- [Exercise description]: Locate "turquoise truck: 2 -> 1" in the records below, then copy its line and every following line exactly, without the pictures.

- [Exercise data]:
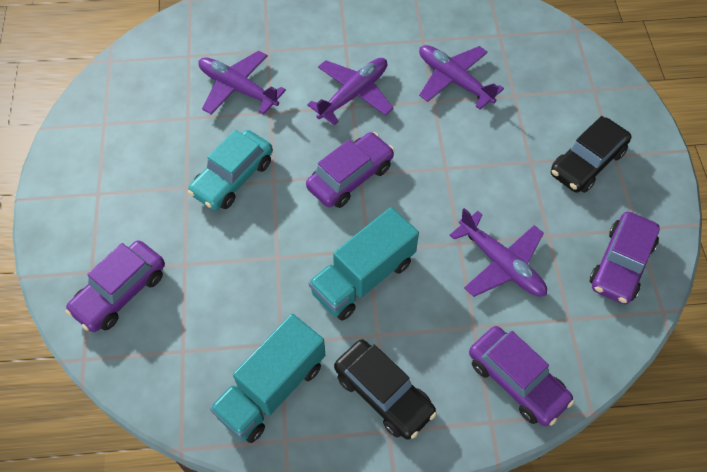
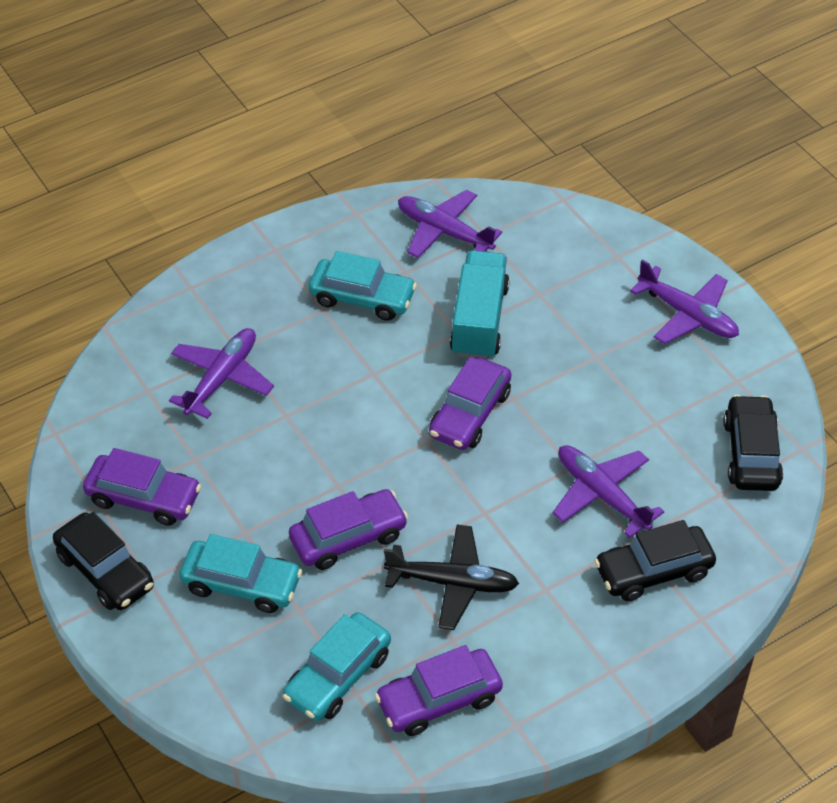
black car: 2 -> 3
black plane: 0 -> 1
turquoise car: 1 -> 3
turquoise truck: 2 -> 1

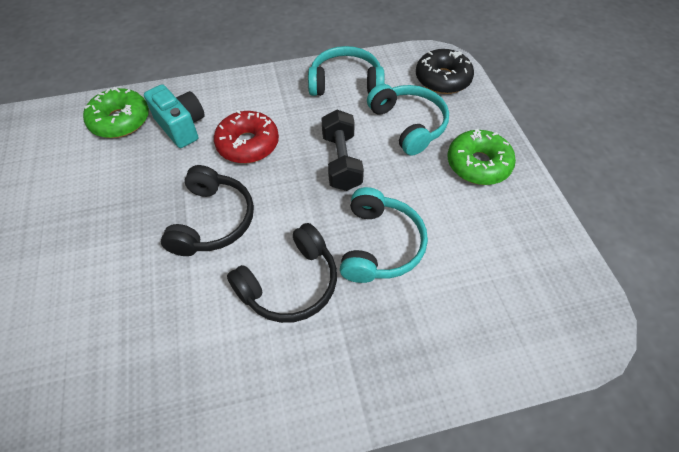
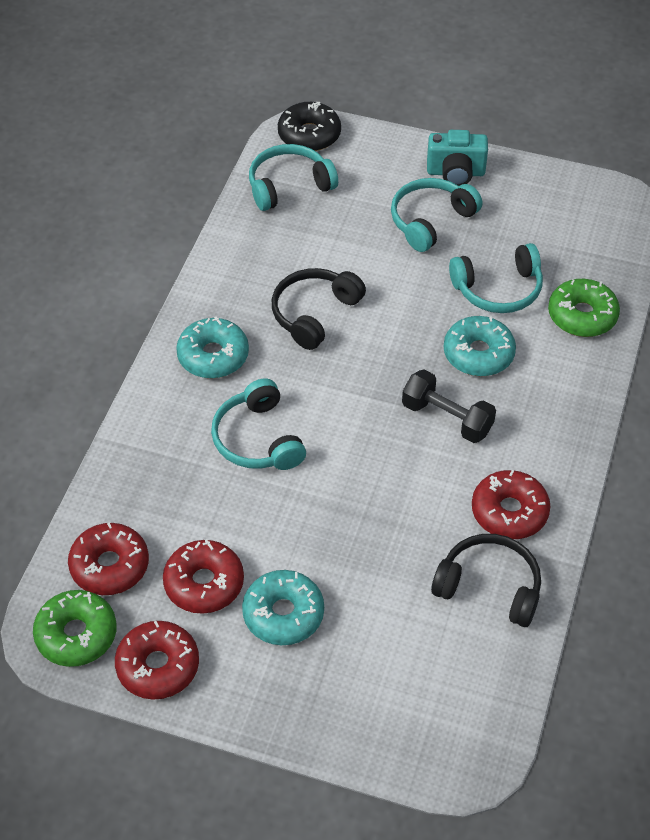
red donut: 1 -> 4
turquoise donut: 0 -> 3
turquoise headphones: 3 -> 4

- [Solution to the problem]:
turquoise truck: 2 -> 1

red donut: 1 -> 4
turquoise donut: 0 -> 3
turquoise headphones: 3 -> 4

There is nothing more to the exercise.